Your assignment
Output exactly the span of lines beginning with the one that holds "R9: 56k (AGND, VC2) -> 330k (AGND, VC2)" and ending with the last line of the data below.

*** Dataset entries ***

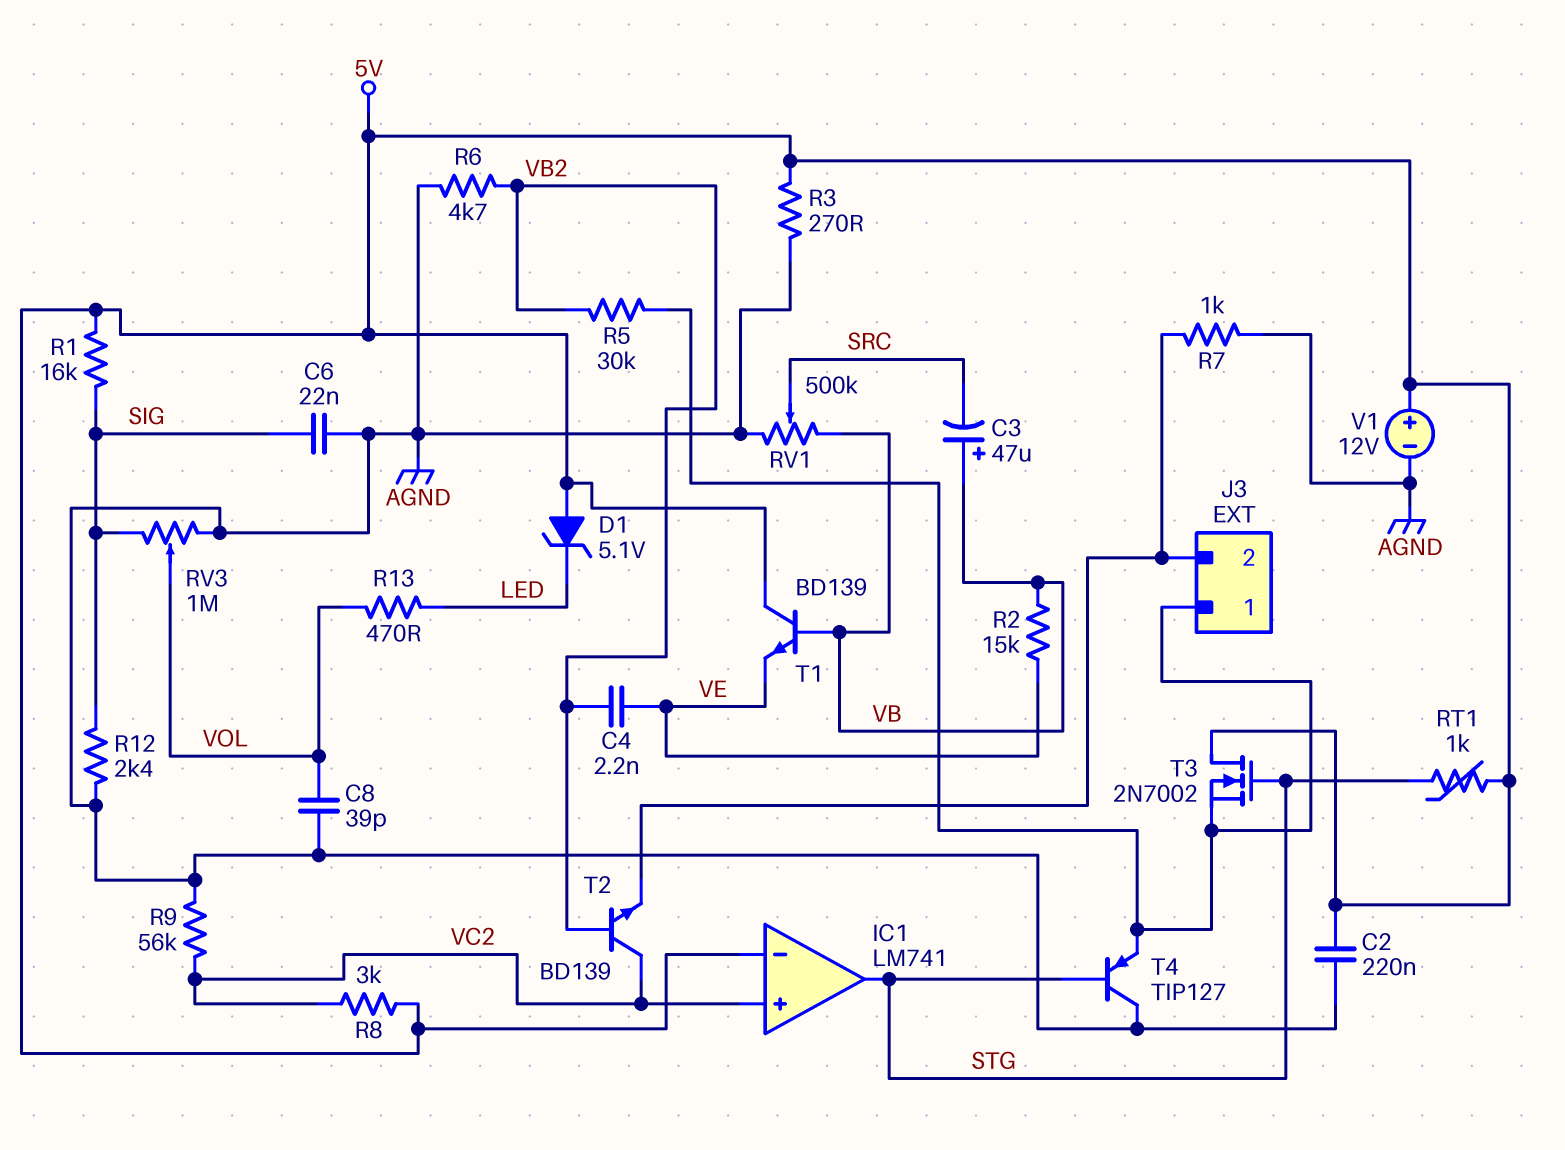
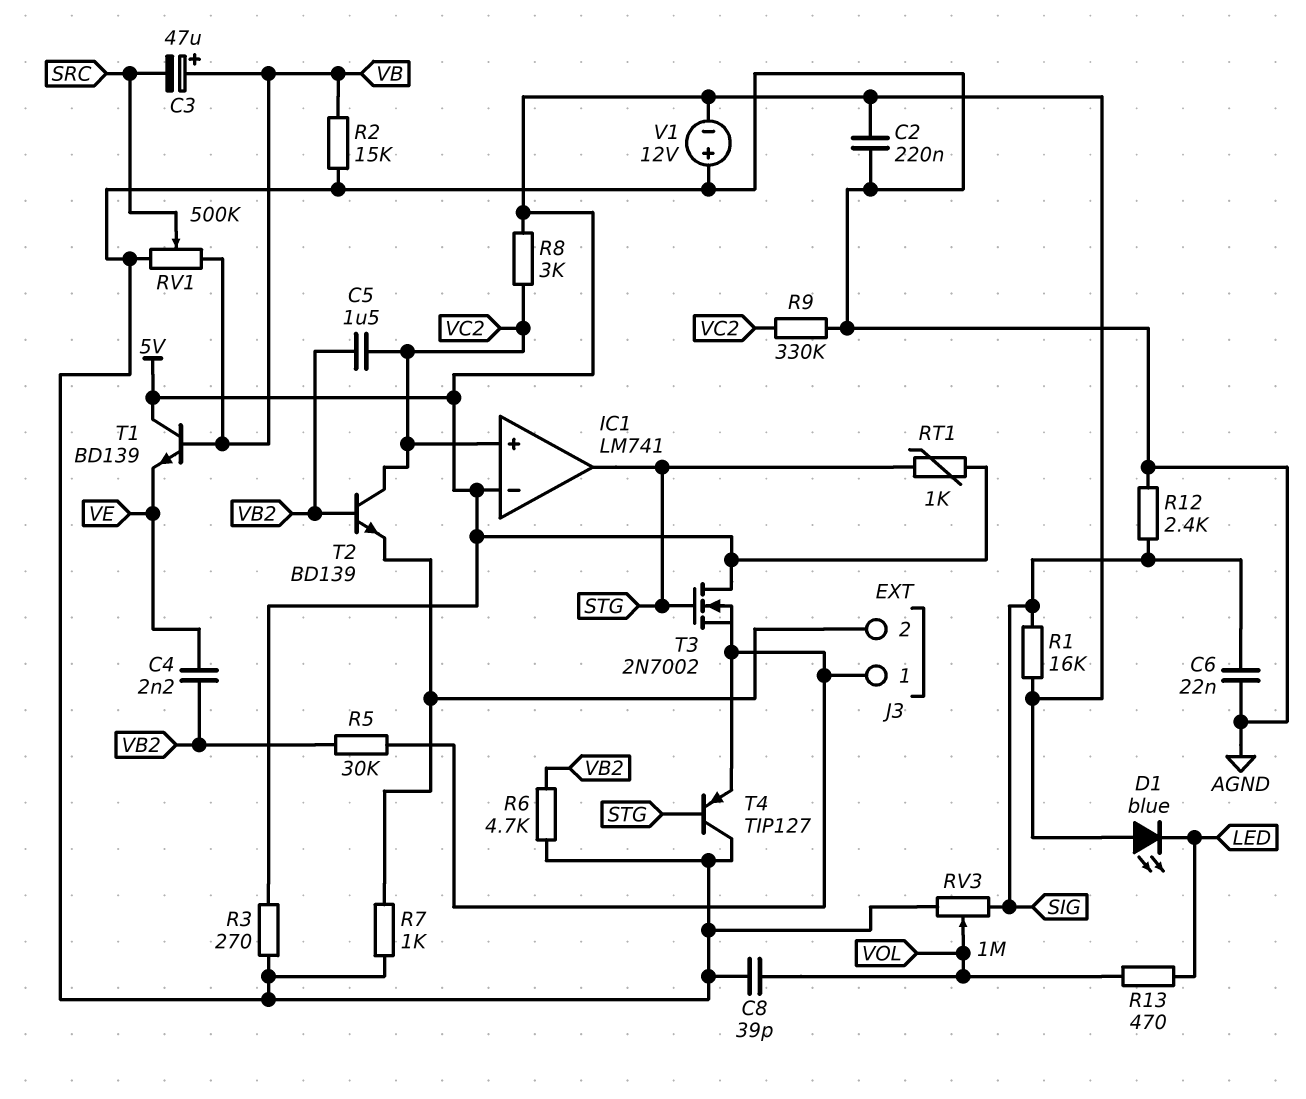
C5: none -> 1.5uF (VB2, VC2)
D1: zener 5.1V (A 5V, K LED) -> LED blue (A 5V, K LED)
R2: 15k (VB, VE) -> 15k (AGND, VB)
R9: 56k (AGND, VC2) -> 330k (AGND, VC2)
V1: 12V (plus 5V, minus AGND) -> 12V (plus AGND, minus 5V)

***

Solution for this problem
R9: 56k (AGND, VC2) -> 330k (AGND, VC2)
V1: 12V (plus 5V, minus AGND) -> 12V (plus AGND, minus 5V)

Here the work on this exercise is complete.